- WHAT IS NEEDED -
Copy nothing from the entries below except the lines from the one containing "U102: NAND 74HC00" through the one containing "L2: 3.3uH (DIS, THR) -> none", and copy those exactly.

- WORKING DATA -
◆ ◆ ◆

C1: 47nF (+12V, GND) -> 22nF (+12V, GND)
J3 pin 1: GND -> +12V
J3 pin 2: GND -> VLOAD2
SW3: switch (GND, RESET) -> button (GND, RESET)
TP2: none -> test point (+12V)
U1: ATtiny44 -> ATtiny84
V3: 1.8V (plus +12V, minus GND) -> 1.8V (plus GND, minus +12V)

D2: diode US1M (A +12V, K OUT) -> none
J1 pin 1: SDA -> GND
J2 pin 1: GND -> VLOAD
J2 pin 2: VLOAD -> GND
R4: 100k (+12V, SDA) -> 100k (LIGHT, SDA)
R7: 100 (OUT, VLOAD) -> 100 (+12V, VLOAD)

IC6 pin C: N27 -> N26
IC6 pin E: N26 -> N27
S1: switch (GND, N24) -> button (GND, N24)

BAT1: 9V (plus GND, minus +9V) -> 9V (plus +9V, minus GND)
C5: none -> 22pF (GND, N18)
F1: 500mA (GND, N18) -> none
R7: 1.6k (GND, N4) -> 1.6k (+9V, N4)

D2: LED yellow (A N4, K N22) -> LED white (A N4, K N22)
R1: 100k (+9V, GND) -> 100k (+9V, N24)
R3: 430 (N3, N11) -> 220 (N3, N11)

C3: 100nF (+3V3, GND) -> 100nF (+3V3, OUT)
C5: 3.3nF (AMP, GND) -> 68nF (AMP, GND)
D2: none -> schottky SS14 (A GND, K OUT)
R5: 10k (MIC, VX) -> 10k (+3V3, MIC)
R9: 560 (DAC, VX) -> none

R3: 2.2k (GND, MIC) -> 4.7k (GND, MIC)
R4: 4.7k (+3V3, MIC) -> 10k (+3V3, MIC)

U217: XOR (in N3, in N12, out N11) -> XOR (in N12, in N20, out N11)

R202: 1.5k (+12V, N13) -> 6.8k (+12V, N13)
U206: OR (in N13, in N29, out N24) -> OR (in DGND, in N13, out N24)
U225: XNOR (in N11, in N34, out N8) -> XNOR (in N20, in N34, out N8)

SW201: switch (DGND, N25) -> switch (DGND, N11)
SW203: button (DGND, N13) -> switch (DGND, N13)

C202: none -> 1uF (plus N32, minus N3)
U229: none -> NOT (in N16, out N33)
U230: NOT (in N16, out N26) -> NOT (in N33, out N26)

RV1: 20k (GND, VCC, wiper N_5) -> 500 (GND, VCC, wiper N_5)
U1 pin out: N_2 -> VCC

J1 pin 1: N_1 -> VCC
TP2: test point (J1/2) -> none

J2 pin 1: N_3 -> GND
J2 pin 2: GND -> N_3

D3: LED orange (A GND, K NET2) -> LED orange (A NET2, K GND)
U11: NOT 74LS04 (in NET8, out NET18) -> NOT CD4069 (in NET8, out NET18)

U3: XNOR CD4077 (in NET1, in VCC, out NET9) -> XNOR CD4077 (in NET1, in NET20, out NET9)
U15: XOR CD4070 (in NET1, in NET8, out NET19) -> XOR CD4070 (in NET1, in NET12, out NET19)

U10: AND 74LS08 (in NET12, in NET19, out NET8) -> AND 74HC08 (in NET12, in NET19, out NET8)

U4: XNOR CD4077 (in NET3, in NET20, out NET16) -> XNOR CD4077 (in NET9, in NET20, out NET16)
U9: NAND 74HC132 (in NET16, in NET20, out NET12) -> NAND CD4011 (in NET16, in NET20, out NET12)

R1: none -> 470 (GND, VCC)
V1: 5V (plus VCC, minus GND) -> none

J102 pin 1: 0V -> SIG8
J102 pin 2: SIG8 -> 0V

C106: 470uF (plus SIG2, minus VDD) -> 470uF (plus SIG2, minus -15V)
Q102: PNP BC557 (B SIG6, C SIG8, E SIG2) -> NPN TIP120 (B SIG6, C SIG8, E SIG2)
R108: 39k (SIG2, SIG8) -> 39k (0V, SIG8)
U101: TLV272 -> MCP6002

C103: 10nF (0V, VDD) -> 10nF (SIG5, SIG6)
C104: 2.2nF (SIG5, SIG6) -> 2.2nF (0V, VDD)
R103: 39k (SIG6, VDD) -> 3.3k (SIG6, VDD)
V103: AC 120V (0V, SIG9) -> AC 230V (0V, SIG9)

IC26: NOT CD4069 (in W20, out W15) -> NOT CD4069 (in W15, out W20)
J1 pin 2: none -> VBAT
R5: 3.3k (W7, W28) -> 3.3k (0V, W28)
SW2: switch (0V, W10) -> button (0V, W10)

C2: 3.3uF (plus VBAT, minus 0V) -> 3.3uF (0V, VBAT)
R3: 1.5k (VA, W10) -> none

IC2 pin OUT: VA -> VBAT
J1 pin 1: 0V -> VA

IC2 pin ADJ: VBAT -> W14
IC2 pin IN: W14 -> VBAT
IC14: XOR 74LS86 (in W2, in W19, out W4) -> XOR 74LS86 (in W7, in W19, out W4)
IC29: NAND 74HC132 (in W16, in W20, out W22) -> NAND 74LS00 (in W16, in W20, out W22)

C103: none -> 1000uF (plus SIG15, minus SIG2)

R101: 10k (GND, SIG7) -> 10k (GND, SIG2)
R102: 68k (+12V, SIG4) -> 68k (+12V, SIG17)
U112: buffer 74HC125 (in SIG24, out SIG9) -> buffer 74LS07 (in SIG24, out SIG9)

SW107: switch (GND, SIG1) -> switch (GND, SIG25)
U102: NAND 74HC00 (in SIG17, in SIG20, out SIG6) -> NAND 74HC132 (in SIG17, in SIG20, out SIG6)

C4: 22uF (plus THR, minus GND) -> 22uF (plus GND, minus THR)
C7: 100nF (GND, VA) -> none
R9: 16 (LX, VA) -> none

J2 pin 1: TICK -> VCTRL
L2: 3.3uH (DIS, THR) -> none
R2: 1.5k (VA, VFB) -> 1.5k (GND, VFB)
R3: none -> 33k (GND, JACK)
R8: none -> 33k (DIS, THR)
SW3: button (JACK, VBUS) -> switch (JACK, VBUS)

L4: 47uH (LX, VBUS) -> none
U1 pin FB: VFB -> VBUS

◆ ◆ ◆

- TASK RESULT -
U102: NAND 74HC00 (in SIG17, in SIG20, out SIG6) -> NAND 74HC132 (in SIG17, in SIG20, out SIG6)

C4: 22uF (plus THR, minus GND) -> 22uF (plus GND, minus THR)
C7: 100nF (GND, VA) -> none
R9: 16 (LX, VA) -> none

J2 pin 1: TICK -> VCTRL
L2: 3.3uH (DIS, THR) -> none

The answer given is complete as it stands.